ABOUT THIS EXERCISE:
Which lines in the data below contain the word "cactus"? Return each of them.

INPUT RECORDS:

=== Begin Enclosure ===

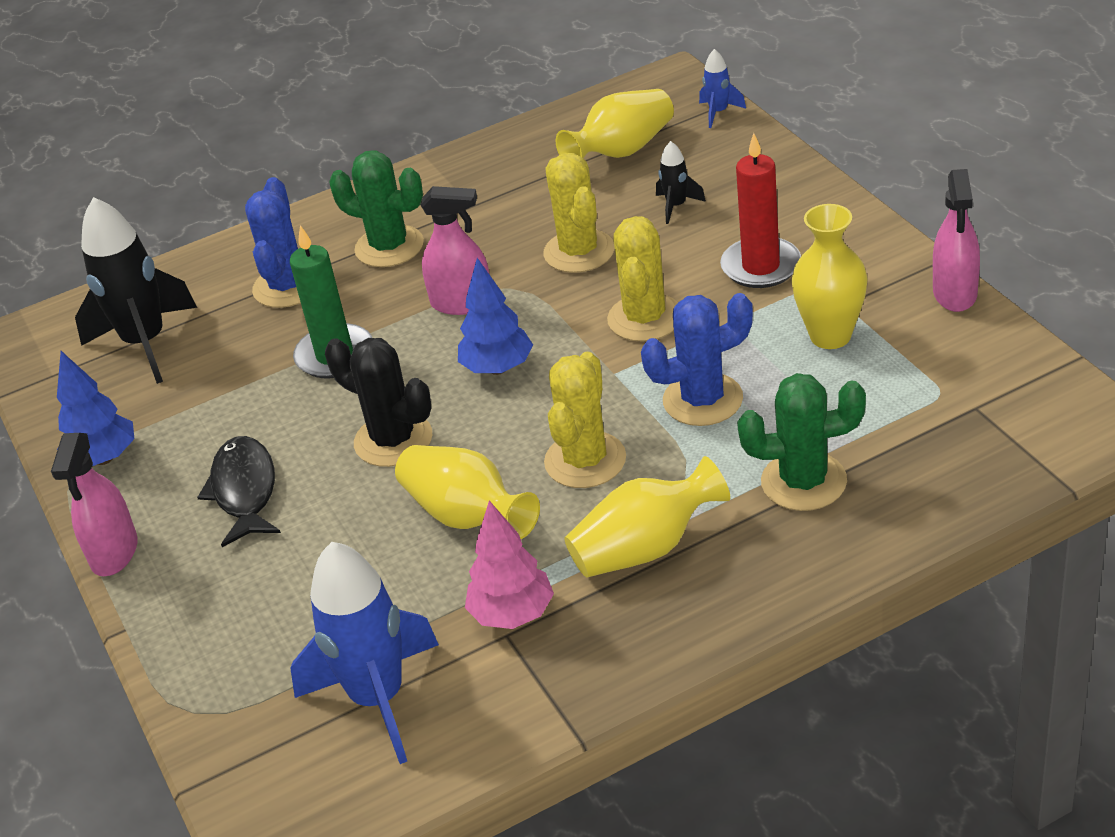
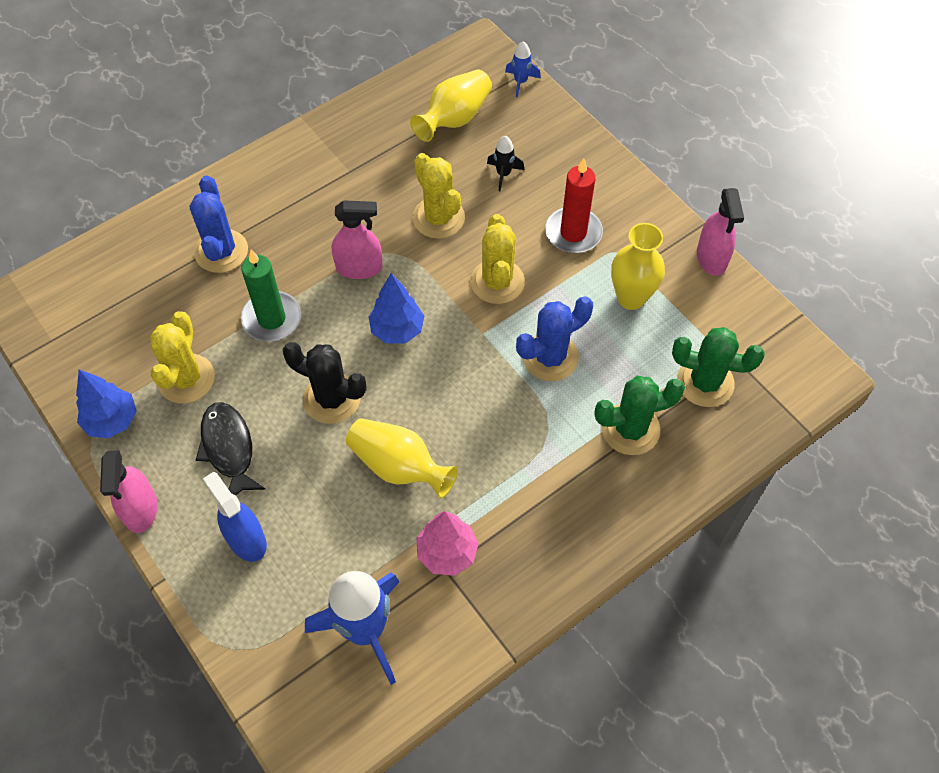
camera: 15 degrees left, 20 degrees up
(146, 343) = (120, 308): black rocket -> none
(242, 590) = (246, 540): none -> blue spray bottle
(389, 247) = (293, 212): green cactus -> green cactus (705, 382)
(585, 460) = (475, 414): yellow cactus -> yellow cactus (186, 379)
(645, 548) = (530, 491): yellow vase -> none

=== End Enclosure ===
=== Begin Enclosure ===

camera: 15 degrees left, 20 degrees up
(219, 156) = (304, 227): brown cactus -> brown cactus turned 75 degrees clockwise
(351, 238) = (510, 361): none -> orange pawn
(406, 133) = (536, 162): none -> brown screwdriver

=== End Enclosure ===

PROBLEM SOLUTION:
(389, 247) = (293, 212): green cactus -> green cactus (705, 382)
(585, 460) = (475, 414): yellow cactus -> yellow cactus (186, 379)
(219, 156) = (304, 227): brown cactus -> brown cactus turned 75 degrees clockwise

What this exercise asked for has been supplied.